*Work request:*
What is needed is the run of lines from the one with "black square: (138, 77)" through the close of the data, set down exactly.

*Stored entries:*

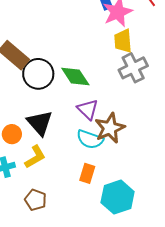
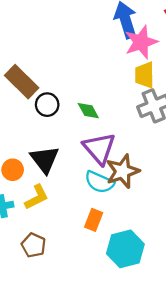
black circle: (38, 74) -> (47, 105), size x0.7
green diamond: (75, 76) -> (88, 111), size x0.7
purple triangle: (88, 109) -> (99, 148), size x1.4

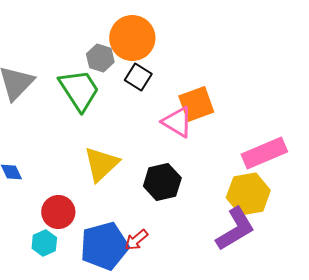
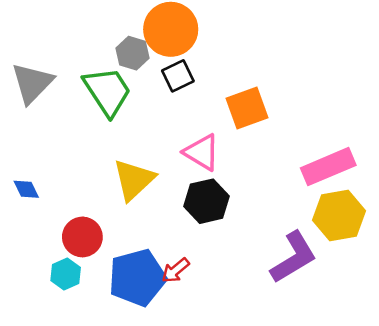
black square: (138, 77) -> (178, 76), turned 32
pink triangle: (177, 122) -> (202, 152), moved
yellow hexagon: (248, 194) -> (339, 216), moved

*Task answer:*
black square: (138, 77) -> (178, 76), turned 32
pink triangle: (177, 122) -> (202, 152), moved
yellow hexagon: (248, 194) -> (339, 216), moved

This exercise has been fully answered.